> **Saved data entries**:
+---+
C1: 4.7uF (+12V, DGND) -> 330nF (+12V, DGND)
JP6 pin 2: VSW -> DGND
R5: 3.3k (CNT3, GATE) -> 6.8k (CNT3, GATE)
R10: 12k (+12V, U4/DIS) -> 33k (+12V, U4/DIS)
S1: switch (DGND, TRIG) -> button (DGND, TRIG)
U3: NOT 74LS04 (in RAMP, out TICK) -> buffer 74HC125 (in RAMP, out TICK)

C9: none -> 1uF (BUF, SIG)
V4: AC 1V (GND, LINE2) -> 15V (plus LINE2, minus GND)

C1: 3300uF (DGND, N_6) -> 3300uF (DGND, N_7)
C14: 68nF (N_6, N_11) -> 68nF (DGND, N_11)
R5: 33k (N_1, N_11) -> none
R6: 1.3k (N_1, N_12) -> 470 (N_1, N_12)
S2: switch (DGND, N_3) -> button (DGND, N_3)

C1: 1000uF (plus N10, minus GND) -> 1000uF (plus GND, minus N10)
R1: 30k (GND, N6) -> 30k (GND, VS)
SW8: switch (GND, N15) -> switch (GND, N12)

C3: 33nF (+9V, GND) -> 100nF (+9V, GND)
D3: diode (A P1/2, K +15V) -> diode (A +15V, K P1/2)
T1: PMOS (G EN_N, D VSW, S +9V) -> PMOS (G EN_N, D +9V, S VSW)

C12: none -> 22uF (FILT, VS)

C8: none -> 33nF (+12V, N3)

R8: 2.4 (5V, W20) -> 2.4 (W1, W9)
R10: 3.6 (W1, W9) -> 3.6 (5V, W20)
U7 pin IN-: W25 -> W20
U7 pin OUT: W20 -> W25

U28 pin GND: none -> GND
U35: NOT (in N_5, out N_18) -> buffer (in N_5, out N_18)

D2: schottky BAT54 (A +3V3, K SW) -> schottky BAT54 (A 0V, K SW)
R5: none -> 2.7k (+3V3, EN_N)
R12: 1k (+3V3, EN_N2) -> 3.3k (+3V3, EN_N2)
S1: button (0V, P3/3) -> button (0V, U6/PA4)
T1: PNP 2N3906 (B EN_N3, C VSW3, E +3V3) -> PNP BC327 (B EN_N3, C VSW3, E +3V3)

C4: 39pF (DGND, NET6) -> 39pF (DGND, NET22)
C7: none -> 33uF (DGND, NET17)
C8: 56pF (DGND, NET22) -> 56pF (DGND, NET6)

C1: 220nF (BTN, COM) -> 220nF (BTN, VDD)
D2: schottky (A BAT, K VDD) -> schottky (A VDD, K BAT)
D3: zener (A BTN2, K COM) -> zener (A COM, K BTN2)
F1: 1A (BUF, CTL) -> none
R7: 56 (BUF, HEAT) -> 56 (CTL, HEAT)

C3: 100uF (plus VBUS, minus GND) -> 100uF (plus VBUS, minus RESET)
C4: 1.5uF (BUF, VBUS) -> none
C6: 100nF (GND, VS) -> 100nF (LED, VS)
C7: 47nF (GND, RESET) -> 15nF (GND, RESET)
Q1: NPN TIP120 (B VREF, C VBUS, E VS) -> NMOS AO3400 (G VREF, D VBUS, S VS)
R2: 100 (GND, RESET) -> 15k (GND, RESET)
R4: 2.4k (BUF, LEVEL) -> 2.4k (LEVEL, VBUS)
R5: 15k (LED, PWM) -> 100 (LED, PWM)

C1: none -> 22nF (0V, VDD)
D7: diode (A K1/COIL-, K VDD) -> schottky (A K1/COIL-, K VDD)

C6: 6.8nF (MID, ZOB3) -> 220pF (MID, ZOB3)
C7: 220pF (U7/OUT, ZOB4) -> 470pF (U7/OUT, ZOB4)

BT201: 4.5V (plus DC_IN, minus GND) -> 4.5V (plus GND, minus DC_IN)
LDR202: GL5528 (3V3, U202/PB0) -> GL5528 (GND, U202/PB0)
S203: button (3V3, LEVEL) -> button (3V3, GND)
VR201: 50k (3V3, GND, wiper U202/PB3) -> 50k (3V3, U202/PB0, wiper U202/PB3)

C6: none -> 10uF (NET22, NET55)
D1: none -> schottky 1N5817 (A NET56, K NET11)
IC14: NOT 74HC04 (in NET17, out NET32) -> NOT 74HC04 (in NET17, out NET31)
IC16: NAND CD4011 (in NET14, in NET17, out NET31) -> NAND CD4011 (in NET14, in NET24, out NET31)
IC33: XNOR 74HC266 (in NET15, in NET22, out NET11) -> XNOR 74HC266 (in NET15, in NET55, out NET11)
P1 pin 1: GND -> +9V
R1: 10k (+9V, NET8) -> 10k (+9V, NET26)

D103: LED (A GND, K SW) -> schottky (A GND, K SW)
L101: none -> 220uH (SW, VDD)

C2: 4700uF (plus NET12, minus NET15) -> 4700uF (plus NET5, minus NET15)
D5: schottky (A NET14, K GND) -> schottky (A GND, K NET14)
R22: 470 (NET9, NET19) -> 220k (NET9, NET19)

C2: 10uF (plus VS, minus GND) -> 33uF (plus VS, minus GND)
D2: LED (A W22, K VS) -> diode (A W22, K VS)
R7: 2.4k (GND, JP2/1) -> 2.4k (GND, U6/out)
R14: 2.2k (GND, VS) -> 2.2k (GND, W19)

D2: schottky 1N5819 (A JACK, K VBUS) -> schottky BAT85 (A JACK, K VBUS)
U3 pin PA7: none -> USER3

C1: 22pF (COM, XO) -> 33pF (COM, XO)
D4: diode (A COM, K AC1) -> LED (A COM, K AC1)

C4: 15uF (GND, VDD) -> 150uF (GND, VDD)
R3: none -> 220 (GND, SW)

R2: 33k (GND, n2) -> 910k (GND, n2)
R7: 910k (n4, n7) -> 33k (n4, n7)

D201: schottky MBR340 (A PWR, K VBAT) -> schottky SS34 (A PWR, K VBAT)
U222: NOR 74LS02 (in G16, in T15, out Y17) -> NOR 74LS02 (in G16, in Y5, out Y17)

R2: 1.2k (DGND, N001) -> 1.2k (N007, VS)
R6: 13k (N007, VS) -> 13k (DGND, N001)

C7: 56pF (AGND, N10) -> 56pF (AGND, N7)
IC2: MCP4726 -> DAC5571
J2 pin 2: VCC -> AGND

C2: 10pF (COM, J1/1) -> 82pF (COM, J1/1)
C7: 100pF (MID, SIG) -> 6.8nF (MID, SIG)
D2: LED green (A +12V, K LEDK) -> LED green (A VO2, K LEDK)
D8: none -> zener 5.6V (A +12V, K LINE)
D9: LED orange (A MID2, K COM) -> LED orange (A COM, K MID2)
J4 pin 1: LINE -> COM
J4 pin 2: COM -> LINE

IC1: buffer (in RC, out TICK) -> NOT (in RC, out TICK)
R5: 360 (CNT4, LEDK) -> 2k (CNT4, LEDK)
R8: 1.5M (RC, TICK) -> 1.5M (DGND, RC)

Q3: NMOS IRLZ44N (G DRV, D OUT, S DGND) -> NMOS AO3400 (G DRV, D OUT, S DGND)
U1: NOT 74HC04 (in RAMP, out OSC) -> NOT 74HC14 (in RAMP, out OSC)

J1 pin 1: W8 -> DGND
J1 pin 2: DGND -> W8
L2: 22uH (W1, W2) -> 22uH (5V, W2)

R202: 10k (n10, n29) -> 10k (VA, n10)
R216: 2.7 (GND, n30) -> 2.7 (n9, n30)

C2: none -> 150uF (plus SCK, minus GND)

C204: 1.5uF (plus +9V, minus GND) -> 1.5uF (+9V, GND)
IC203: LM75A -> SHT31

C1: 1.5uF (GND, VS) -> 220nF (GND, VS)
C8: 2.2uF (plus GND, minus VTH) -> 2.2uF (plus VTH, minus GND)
+---+
> **DIRECTIONS**: Retrieve each line of the data in which the word "diode" can be found.

> **EXERCISE OUTPUT**:
D3: diode (A P1/2, K +15V) -> diode (A +15V, K P1/2)
D7: diode (A K1/COIL-, K VDD) -> schottky (A K1/COIL-, K VDD)
D2: LED (A W22, K VS) -> diode (A W22, K VS)
D4: diode (A COM, K AC1) -> LED (A COM, K AC1)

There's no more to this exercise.